● Task to complete
Each line of the listing below should come back exactly as it is.

"""

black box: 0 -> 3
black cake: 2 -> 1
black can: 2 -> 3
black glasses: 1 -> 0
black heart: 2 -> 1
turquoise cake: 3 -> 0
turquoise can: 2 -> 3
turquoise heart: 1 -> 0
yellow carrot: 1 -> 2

"""

● Answer to this problem
black box: 0 -> 3
black cake: 2 -> 1
black can: 2 -> 3
black glasses: 1 -> 0
black heart: 2 -> 1
turquoise cake: 3 -> 0
turquoise can: 2 -> 3
turquoise heart: 1 -> 0
yellow carrot: 1 -> 2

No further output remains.